EXERCISE DIRECTIONS:
The required output is the exact run of lines below that opens at the line with "HALL pin OUT: 7 -> 14" and closes at the line with "KEYS pin K2: RX -> D8".

[Start of section]

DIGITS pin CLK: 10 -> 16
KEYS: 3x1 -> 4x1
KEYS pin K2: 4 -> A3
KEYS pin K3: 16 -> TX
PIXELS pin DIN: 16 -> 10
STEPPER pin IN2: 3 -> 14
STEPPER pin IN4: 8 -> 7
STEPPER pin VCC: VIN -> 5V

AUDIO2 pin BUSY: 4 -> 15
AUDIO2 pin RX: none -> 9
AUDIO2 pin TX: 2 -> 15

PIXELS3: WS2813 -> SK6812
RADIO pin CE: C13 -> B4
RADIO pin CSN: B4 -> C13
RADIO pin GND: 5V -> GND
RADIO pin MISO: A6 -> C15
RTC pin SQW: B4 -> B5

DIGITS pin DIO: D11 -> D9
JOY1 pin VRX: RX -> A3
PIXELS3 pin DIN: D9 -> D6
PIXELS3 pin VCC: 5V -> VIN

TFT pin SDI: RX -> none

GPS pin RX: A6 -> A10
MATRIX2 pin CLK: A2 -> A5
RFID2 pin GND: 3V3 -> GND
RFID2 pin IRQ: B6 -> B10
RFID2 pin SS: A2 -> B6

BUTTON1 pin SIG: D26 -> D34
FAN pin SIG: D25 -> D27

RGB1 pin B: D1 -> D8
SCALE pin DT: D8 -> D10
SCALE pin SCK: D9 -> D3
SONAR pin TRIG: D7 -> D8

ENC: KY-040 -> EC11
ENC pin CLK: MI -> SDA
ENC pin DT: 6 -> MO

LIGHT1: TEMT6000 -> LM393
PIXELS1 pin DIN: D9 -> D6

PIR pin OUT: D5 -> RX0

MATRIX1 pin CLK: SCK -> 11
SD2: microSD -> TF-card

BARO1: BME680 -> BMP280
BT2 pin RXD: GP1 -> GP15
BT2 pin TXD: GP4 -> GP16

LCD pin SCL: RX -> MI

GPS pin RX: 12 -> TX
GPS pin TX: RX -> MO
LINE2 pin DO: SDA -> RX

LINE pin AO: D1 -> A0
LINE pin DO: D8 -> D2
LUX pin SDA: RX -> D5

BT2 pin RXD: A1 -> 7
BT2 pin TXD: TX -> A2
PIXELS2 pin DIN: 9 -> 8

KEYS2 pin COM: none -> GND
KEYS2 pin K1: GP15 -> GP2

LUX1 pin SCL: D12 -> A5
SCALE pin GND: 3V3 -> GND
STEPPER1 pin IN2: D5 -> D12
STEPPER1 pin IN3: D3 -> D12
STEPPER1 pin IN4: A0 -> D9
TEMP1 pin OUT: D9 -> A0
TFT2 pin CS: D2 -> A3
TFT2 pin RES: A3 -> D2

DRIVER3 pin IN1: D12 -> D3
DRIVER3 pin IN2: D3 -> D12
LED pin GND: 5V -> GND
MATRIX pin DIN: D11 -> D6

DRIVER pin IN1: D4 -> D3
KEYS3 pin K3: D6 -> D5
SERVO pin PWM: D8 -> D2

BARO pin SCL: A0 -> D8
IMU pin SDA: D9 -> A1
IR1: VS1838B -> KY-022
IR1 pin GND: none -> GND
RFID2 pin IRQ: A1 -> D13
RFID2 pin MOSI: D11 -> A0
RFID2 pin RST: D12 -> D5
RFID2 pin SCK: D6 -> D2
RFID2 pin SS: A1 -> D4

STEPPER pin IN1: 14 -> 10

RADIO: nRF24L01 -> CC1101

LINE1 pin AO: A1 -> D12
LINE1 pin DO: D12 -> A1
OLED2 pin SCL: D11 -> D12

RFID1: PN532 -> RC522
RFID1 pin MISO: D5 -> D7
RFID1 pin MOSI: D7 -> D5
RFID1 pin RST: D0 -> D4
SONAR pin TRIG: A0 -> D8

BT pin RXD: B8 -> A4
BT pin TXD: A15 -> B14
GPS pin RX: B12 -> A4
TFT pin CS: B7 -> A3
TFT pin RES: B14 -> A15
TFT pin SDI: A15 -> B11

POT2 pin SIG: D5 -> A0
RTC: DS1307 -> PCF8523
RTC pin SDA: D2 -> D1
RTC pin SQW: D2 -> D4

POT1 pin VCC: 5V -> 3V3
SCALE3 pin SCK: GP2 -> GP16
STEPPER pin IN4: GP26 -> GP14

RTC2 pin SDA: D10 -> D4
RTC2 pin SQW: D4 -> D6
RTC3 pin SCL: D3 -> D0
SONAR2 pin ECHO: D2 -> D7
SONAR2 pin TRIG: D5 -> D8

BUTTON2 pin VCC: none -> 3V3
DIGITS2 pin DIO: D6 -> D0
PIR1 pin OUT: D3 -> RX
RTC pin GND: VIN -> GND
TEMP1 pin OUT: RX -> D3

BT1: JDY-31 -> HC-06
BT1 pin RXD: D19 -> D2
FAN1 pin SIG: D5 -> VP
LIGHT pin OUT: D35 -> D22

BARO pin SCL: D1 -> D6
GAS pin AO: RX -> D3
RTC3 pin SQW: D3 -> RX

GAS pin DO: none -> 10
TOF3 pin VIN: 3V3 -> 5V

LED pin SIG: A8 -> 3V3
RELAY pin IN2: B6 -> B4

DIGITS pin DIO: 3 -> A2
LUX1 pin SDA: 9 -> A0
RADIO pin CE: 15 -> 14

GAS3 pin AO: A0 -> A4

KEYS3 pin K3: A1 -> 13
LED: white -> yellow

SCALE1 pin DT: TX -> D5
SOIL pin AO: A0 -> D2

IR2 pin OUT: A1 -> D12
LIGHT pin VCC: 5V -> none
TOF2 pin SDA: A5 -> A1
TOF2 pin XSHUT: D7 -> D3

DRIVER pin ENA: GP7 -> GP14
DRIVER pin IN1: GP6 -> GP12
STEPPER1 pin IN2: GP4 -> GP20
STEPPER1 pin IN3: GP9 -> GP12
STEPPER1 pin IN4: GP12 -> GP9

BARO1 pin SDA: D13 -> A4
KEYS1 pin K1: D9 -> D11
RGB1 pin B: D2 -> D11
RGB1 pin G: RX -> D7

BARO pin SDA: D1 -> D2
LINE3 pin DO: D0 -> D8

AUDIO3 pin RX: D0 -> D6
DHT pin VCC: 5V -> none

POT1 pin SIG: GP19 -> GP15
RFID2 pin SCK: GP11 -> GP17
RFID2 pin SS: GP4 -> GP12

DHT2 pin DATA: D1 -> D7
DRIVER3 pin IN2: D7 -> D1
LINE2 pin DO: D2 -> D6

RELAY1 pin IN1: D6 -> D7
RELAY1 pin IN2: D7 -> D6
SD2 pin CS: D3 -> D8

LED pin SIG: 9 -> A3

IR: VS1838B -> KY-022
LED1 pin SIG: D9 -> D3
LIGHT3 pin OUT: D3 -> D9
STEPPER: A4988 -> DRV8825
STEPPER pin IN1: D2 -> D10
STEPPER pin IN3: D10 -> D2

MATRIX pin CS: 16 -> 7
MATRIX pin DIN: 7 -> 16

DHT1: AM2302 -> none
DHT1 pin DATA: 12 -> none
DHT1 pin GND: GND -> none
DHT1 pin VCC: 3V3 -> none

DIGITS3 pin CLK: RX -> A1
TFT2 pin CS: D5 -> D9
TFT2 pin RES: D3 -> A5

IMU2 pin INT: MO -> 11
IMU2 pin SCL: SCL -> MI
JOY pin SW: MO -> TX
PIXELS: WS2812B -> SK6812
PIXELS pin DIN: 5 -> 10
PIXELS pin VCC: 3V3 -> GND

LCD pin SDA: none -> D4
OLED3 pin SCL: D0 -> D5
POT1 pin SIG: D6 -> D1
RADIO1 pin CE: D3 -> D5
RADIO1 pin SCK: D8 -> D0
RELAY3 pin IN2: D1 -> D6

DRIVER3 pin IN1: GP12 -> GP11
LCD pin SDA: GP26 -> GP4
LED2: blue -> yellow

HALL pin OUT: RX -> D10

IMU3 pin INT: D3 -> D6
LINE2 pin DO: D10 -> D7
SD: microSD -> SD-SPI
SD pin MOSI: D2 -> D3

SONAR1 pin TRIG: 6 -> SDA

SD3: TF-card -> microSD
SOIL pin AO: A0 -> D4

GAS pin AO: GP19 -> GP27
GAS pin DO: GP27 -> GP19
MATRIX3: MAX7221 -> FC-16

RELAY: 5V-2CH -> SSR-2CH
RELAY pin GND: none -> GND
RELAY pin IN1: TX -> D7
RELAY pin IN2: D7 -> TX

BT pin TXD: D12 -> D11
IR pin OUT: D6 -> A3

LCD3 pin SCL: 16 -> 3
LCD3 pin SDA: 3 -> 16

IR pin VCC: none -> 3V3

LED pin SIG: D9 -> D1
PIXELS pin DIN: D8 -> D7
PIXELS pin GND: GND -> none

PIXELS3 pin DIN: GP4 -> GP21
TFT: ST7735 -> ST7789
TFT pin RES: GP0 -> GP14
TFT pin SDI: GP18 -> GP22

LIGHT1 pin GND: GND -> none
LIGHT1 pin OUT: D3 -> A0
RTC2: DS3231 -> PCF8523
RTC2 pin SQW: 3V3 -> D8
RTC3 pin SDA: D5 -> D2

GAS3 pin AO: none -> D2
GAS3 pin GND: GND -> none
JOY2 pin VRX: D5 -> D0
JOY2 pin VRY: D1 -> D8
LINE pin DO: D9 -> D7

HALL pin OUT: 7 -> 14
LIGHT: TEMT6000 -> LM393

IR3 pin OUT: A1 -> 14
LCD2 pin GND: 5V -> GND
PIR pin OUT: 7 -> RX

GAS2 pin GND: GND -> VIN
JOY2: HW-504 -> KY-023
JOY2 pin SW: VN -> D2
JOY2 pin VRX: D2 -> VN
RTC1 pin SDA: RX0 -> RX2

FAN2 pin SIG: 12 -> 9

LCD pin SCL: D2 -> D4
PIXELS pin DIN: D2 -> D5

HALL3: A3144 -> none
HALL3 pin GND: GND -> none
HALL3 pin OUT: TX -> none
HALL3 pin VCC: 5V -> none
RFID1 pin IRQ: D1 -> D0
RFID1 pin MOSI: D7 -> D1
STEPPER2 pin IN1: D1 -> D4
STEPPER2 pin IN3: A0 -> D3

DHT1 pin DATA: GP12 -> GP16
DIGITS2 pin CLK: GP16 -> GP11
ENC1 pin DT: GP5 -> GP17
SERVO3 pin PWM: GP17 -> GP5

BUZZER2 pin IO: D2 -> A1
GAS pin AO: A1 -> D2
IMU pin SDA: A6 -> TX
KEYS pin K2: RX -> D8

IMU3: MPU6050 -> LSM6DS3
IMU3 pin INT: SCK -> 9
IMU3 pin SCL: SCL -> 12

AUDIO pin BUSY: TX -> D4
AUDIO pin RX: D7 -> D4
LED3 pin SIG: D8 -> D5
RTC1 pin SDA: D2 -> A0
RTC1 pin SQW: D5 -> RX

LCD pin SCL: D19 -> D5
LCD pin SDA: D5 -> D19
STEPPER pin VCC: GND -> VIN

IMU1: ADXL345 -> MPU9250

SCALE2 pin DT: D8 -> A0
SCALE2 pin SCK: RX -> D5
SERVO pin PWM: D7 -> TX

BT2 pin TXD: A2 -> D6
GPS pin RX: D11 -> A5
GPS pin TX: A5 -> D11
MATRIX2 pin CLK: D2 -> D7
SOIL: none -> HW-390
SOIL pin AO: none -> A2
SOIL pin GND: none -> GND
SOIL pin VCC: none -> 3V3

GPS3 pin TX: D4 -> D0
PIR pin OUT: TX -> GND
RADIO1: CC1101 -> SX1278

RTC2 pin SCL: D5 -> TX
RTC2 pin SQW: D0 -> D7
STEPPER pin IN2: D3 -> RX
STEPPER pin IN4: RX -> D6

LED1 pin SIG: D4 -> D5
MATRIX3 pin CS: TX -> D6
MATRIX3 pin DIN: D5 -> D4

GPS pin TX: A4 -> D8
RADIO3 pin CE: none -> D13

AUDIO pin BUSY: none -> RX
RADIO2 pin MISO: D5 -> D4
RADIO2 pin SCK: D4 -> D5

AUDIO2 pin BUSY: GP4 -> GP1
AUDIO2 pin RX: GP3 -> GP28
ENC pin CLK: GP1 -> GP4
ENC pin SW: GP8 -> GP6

[End of section]

WRITTEN RESPONSE:
HALL pin OUT: 7 -> 14
LIGHT: TEMT6000 -> LM393

IR3 pin OUT: A1 -> 14
LCD2 pin GND: 5V -> GND
PIR pin OUT: 7 -> RX

GAS2 pin GND: GND -> VIN
JOY2: HW-504 -> KY-023
JOY2 pin SW: VN -> D2
JOY2 pin VRX: D2 -> VN
RTC1 pin SDA: RX0 -> RX2

FAN2 pin SIG: 12 -> 9

LCD pin SCL: D2 -> D4
PIXELS pin DIN: D2 -> D5

HALL3: A3144 -> none
HALL3 pin GND: GND -> none
HALL3 pin OUT: TX -> none
HALL3 pin VCC: 5V -> none
RFID1 pin IRQ: D1 -> D0
RFID1 pin MOSI: D7 -> D1
STEPPER2 pin IN1: D1 -> D4
STEPPER2 pin IN3: A0 -> D3

DHT1 pin DATA: GP12 -> GP16
DIGITS2 pin CLK: GP16 -> GP11
ENC1 pin DT: GP5 -> GP17
SERVO3 pin PWM: GP17 -> GP5

BUZZER2 pin IO: D2 -> A1
GAS pin AO: A1 -> D2
IMU pin SDA: A6 -> TX
KEYS pin K2: RX -> D8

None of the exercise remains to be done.